* **Instructions to follow**
Repeat exactly the lines of the listing below, please, starting with the first and ending with the line containing "(519, 304) = (390, 334): green"; leave out the rest.

* **Given information**
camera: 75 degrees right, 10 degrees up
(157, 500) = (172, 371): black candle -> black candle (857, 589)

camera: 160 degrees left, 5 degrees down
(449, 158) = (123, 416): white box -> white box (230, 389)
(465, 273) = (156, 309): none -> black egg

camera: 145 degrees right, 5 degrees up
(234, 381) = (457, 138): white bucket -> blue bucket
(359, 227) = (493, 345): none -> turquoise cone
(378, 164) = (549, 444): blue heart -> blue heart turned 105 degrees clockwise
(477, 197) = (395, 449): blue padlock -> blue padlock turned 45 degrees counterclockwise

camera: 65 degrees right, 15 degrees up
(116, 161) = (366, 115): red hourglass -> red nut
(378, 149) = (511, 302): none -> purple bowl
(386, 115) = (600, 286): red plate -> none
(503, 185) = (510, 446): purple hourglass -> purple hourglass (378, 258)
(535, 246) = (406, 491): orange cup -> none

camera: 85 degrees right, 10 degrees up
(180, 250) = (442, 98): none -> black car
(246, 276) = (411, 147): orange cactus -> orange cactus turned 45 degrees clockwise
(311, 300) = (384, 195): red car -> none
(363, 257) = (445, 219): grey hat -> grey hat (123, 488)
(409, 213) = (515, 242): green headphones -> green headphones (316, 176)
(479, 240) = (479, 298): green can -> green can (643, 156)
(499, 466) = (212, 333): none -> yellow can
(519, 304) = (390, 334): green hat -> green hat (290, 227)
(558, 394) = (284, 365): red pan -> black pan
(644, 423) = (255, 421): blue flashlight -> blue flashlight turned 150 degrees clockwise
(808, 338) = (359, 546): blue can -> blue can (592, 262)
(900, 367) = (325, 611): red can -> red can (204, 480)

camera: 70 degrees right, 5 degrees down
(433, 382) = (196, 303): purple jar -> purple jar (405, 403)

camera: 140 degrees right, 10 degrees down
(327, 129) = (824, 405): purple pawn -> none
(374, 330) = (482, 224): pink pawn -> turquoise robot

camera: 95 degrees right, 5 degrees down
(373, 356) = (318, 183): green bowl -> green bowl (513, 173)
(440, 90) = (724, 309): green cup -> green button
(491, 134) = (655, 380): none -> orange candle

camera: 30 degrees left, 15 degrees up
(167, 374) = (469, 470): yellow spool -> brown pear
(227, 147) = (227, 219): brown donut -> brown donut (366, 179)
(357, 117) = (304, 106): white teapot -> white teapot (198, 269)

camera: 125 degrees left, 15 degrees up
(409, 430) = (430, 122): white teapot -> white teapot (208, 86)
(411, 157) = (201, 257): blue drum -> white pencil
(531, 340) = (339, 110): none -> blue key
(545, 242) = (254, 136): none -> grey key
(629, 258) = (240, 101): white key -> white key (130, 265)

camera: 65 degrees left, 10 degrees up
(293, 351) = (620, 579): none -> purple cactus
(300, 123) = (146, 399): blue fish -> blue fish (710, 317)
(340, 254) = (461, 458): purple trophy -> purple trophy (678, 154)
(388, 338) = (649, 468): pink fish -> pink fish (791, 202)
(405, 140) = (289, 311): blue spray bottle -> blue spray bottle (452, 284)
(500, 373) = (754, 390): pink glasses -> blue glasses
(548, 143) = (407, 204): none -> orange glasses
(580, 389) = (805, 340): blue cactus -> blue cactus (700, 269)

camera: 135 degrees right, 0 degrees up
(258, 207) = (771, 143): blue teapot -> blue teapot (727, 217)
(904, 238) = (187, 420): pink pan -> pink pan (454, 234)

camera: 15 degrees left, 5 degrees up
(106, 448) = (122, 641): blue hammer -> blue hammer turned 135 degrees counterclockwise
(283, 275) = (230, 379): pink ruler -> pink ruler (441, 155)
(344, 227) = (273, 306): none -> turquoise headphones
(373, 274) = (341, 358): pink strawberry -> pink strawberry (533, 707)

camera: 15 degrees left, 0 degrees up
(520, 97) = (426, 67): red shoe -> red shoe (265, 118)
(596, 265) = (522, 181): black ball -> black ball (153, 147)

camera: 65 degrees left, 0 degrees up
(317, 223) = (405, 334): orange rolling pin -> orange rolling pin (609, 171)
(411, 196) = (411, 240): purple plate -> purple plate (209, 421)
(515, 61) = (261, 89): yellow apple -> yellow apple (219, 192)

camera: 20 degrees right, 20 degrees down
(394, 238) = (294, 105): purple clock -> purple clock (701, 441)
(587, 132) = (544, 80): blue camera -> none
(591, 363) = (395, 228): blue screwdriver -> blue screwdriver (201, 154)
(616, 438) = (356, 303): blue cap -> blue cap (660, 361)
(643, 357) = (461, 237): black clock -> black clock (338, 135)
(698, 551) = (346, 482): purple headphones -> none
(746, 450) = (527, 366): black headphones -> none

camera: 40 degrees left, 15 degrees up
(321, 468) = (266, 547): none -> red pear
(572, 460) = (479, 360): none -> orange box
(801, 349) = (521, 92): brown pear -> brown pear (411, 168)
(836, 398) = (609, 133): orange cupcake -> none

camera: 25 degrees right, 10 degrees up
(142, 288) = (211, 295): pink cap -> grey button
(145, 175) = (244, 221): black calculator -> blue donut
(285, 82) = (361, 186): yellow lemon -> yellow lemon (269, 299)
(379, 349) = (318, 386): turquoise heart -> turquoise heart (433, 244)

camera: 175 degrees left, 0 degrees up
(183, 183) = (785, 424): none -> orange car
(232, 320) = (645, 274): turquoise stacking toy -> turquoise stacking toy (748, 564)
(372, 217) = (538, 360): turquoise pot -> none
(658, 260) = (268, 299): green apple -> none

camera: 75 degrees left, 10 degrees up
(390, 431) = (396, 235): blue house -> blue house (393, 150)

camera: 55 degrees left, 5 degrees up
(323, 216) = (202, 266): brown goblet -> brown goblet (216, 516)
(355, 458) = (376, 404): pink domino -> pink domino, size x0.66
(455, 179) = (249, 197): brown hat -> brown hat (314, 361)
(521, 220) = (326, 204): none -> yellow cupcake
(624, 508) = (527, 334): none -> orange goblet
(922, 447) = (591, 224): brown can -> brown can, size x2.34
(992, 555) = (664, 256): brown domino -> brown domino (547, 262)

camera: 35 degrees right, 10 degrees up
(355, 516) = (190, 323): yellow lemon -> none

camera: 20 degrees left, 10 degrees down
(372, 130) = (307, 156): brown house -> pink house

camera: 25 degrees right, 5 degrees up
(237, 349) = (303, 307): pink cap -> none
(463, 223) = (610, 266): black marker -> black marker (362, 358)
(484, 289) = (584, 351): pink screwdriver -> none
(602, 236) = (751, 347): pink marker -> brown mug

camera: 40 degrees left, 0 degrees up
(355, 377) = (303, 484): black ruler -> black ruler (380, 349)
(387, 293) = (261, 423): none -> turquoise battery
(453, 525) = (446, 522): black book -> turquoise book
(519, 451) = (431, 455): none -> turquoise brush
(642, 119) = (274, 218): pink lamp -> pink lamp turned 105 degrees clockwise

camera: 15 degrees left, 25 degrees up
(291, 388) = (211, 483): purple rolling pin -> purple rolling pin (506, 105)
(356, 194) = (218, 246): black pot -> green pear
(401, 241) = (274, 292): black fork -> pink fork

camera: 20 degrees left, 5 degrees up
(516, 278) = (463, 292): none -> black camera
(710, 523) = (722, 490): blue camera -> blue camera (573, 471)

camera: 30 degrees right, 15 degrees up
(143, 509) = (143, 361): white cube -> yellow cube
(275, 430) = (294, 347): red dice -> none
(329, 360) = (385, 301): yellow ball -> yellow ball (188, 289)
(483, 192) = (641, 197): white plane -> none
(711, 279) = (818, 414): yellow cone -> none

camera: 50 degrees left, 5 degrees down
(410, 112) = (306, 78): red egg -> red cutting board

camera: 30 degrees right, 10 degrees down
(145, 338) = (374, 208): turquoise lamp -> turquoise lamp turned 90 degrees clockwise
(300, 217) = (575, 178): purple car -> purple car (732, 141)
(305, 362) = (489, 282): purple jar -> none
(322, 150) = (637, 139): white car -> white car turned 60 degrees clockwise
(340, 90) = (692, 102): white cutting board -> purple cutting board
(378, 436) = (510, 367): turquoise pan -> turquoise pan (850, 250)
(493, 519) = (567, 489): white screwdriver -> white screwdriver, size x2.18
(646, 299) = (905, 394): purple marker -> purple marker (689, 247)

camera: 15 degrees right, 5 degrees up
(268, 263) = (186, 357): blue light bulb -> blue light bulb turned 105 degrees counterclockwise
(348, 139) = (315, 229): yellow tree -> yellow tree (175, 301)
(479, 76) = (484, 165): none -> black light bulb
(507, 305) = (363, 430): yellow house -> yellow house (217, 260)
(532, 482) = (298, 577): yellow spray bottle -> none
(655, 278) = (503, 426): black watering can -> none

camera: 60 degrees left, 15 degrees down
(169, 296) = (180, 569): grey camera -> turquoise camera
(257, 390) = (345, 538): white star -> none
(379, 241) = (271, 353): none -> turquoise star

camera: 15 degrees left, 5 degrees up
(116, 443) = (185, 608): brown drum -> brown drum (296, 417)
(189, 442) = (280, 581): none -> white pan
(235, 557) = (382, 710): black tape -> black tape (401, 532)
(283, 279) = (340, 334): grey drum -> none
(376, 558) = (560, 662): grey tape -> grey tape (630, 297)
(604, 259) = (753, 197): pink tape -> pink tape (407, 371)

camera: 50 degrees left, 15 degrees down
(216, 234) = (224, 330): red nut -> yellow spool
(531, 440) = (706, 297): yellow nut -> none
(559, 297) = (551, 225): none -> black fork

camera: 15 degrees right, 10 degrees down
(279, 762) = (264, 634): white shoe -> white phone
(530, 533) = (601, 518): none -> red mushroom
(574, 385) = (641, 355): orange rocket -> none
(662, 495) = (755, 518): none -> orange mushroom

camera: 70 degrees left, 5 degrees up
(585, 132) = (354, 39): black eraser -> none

* **Response to this task**
camera: 75 degrees right, 10 degrees up
(157, 500) = (172, 371): black candle -> black candle (857, 589)

camera: 160 degrees left, 5 degrees down
(449, 158) = (123, 416): white box -> white box (230, 389)
(465, 273) = (156, 309): none -> black egg

camera: 145 degrees right, 5 degrees up
(234, 381) = (457, 138): white bucket -> blue bucket
(359, 227) = (493, 345): none -> turquoise cone
(378, 164) = (549, 444): blue heart -> blue heart turned 105 degrees clockwise
(477, 197) = (395, 449): blue padlock -> blue padlock turned 45 degrees counterclockwise

camera: 65 degrees right, 15 degrees up
(116, 161) = (366, 115): red hourglass -> red nut
(378, 149) = (511, 302): none -> purple bowl
(386, 115) = (600, 286): red plate -> none
(503, 185) = (510, 446): purple hourglass -> purple hourglass (378, 258)
(535, 246) = (406, 491): orange cup -> none

camera: 85 degrees right, 10 degrees up
(180, 250) = (442, 98): none -> black car
(246, 276) = (411, 147): orange cactus -> orange cactus turned 45 degrees clockwise
(311, 300) = (384, 195): red car -> none
(363, 257) = (445, 219): grey hat -> grey hat (123, 488)
(409, 213) = (515, 242): green headphones -> green headphones (316, 176)
(479, 240) = (479, 298): green can -> green can (643, 156)
(499, 466) = (212, 333): none -> yellow can
(519, 304) = (390, 334): green hat -> green hat (290, 227)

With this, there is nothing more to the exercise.